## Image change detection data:

● ● ● ● ●

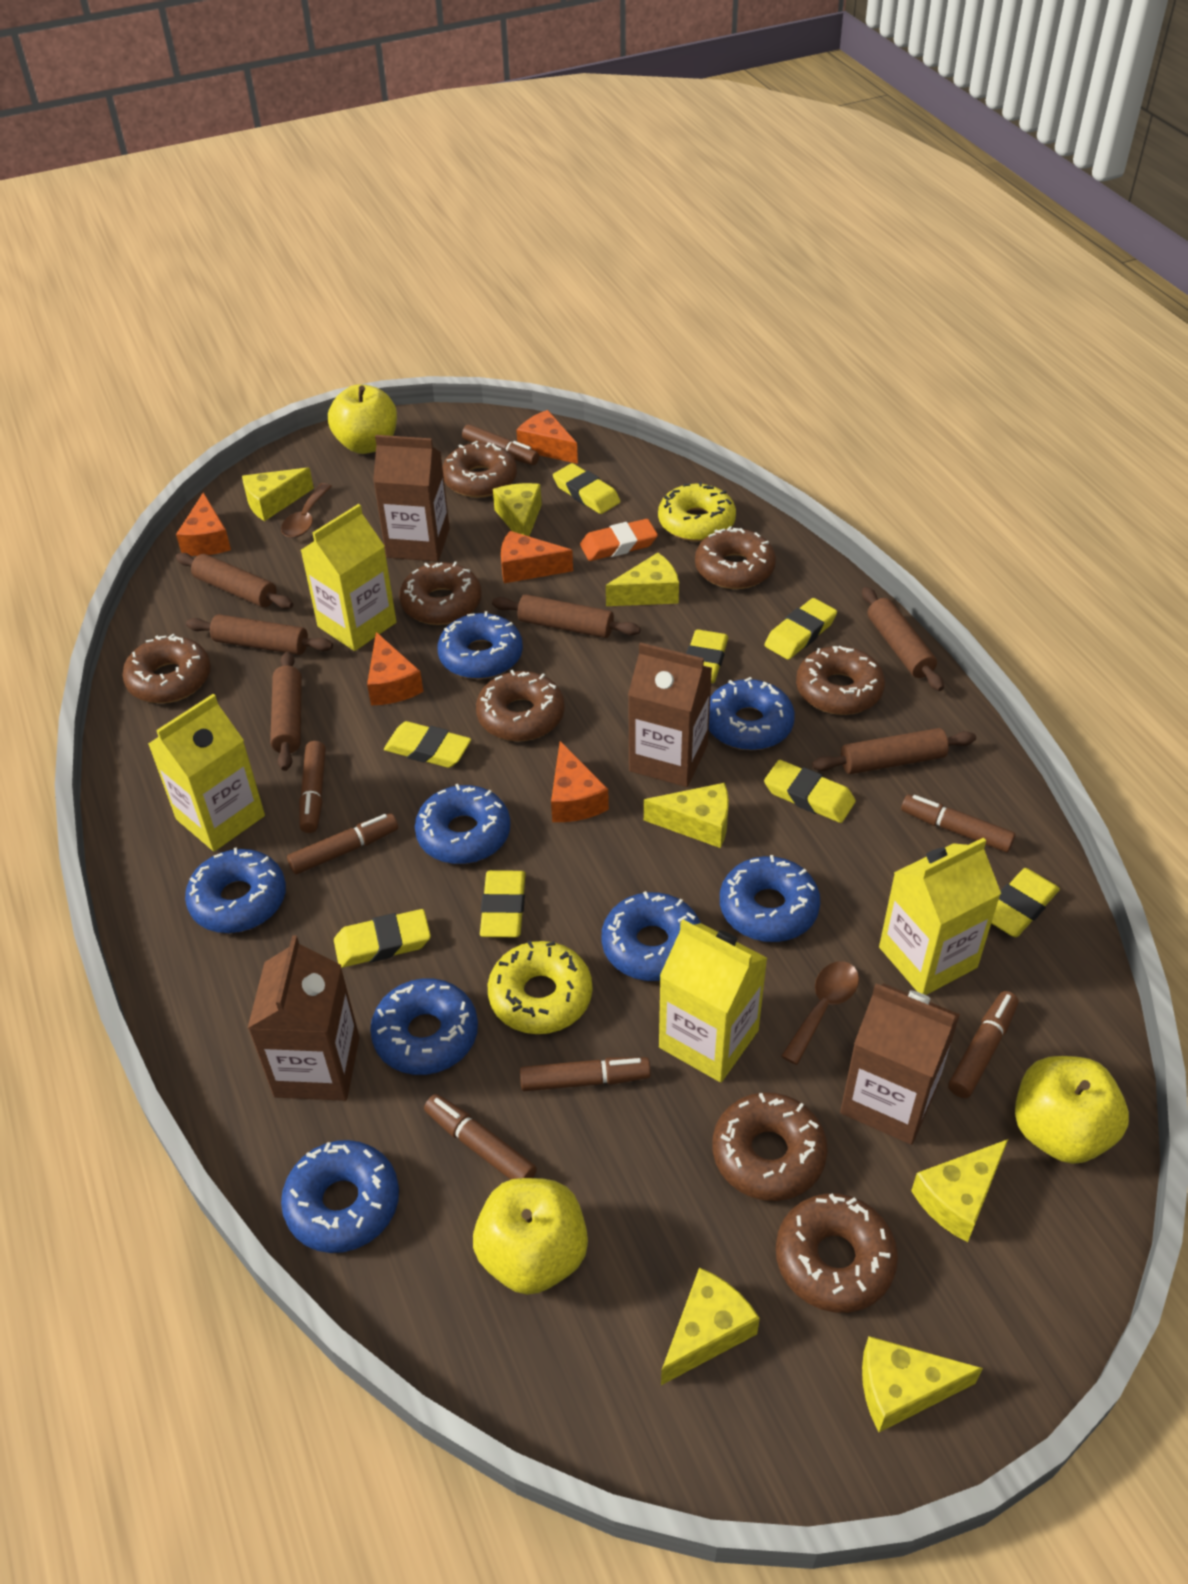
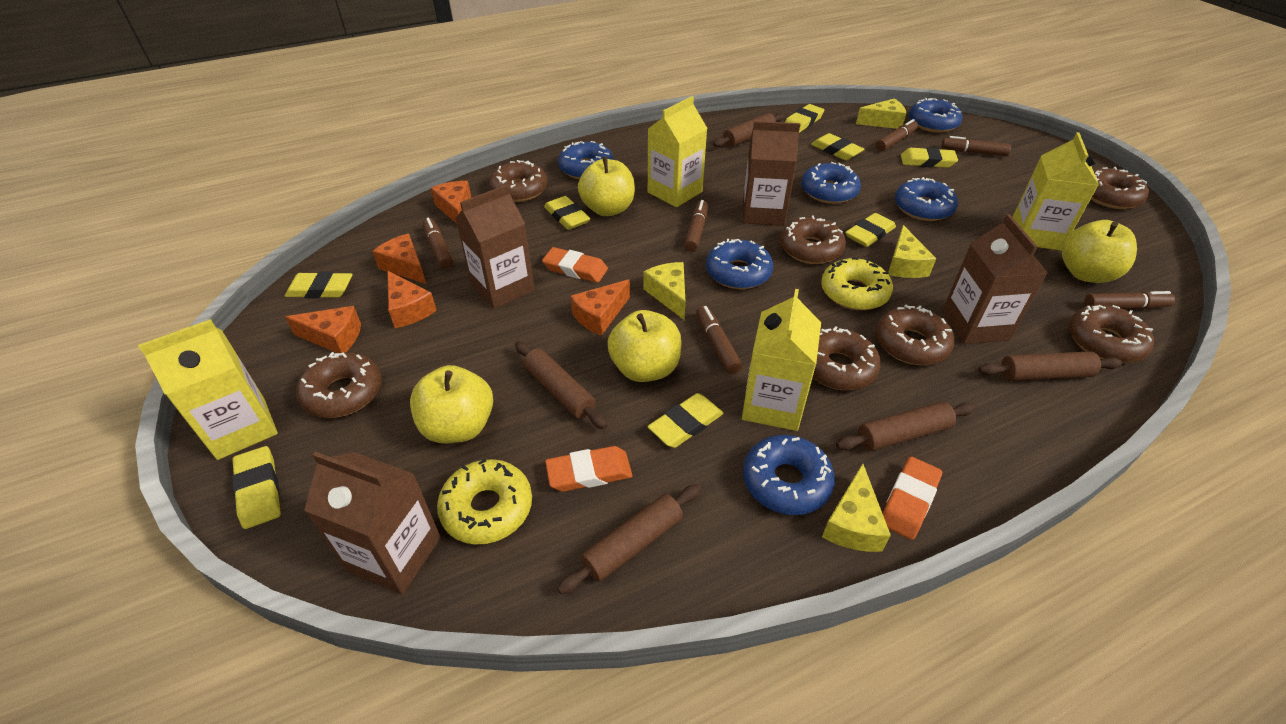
blue donut: 8 -> 6
brown donut: 8 -> 7
brown marker: 7 -> 6
brown rolling pin: 6 -> 5
brown spoon: 2 -> 0
orange eraser: 1 -> 3
yellow apple: 3 -> 4
yellow cheese: 7 -> 4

● ● ● ● ●

## PROBLEM TO SOLVE:
Exactly as written, print each entry, leaving all pictures out.

## ANSWER TO THE PROBLEM:
blue donut: 8 -> 6
brown donut: 8 -> 7
brown marker: 7 -> 6
brown rolling pin: 6 -> 5
brown spoon: 2 -> 0
orange eraser: 1 -> 3
yellow apple: 3 -> 4
yellow cheese: 7 -> 4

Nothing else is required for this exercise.